### BRIEF
Images are to be excluded, and the rest of the data repeated exactly.

### INPUT DATA
===

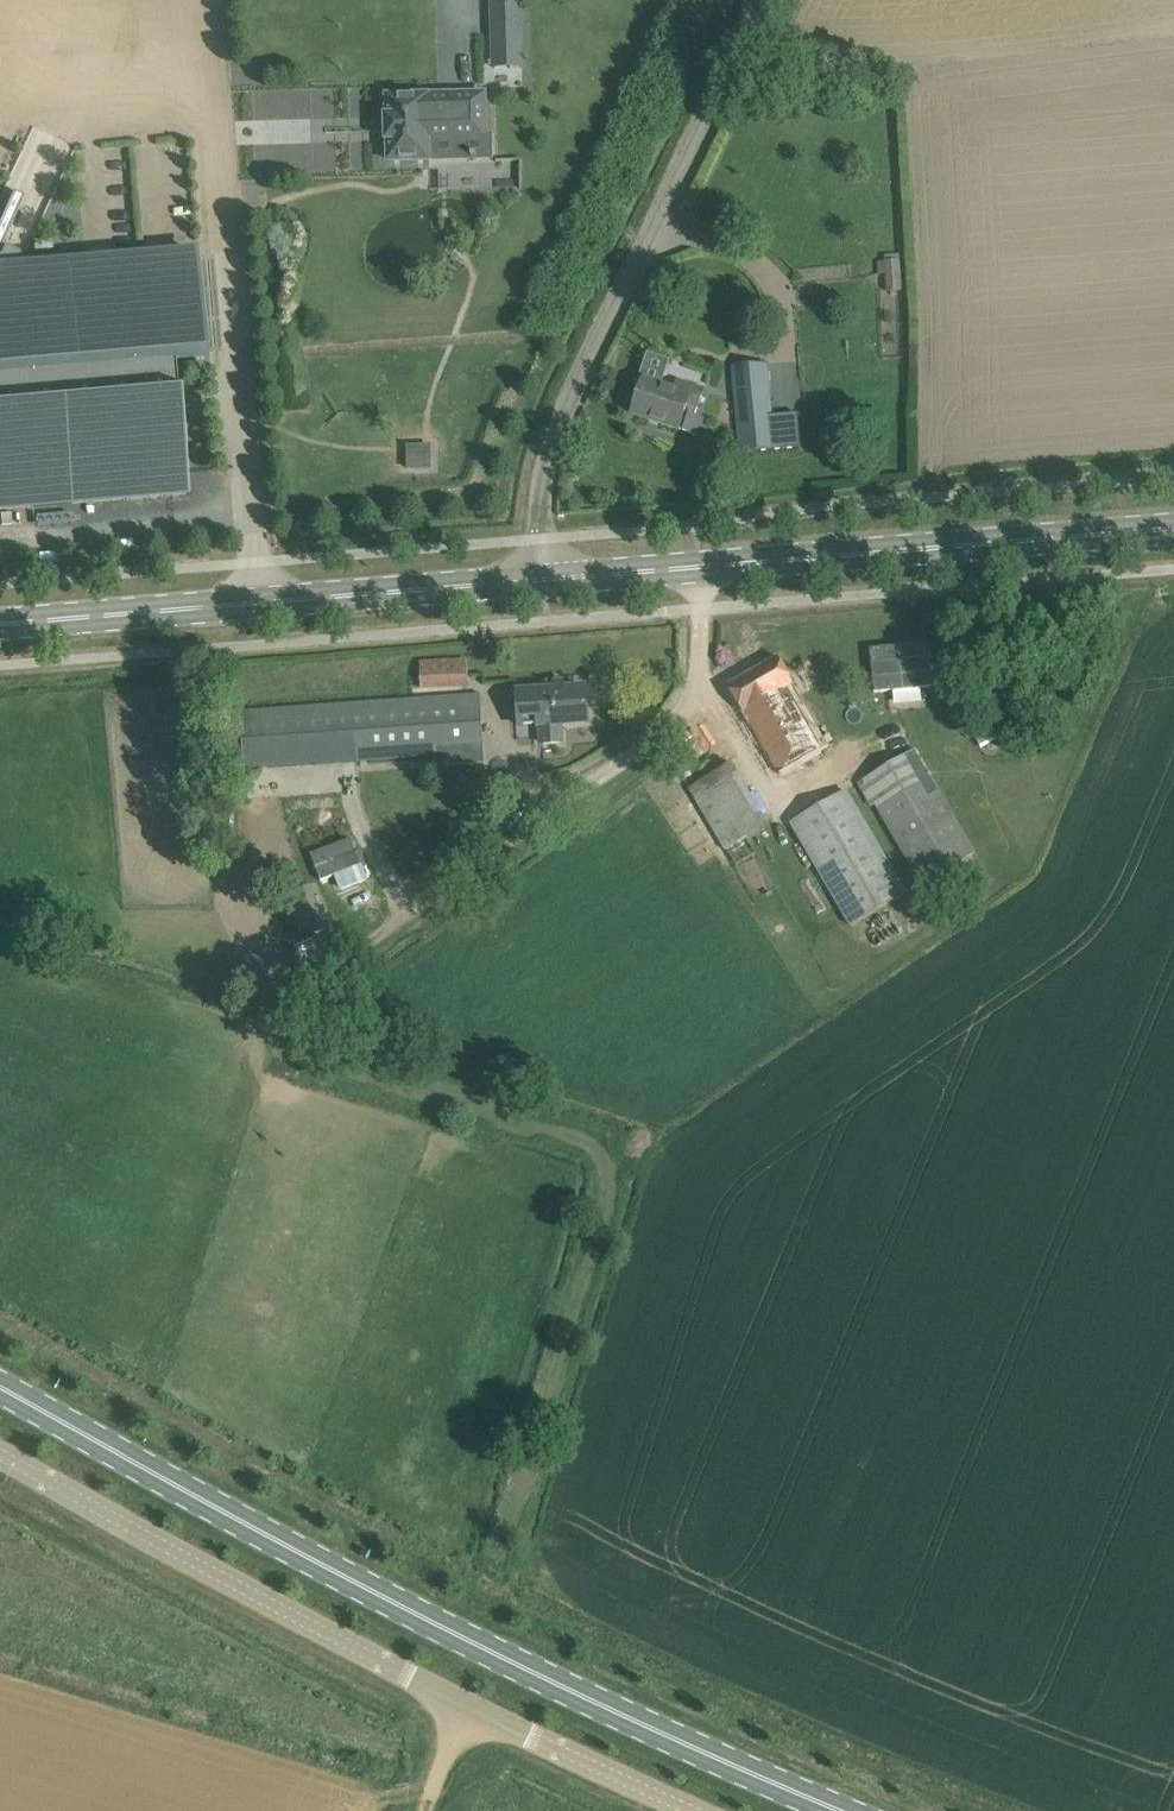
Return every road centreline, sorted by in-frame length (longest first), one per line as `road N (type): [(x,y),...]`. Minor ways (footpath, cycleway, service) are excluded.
road 1 (track): [(696,567),(699,671),(684,709),(298,991),(270,1017),(264,1042),(605,1163),(608,1196),(508,1533)]
road 2 (primary): [(845,1810),(545,1677),(0,1386)]
road 3 (tertiary): [(0,1453),(461,1702),(697,1810)]
road 4 (tertiary): [(537,580),(1173,528)]
road 5 (unclassified): [(537,580),(539,480),(552,437),(766,0)]
road 6 (tertiary): [(0,625),(537,580)]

===

### PROBLEM SOLUTION
Return every road centreline, sorted by in-frame length (longest first), one per line as `road N (type): [(x,y),...]`. Minor ways (footpath, cycleway, service) are excluded.
road 1 (track): [(696,567),(699,671),(684,709),(298,991),(270,1017),(264,1042),(605,1163),(608,1196),(508,1533)]
road 2 (primary): [(845,1810),(545,1677),(0,1386)]
road 3 (tertiary): [(0,1453),(461,1702),(697,1810)]
road 4 (tertiary): [(537,580),(1173,528)]
road 5 (unclassified): [(537,580),(539,480),(552,437),(766,0)]
road 6 (tertiary): [(0,625),(537,580)]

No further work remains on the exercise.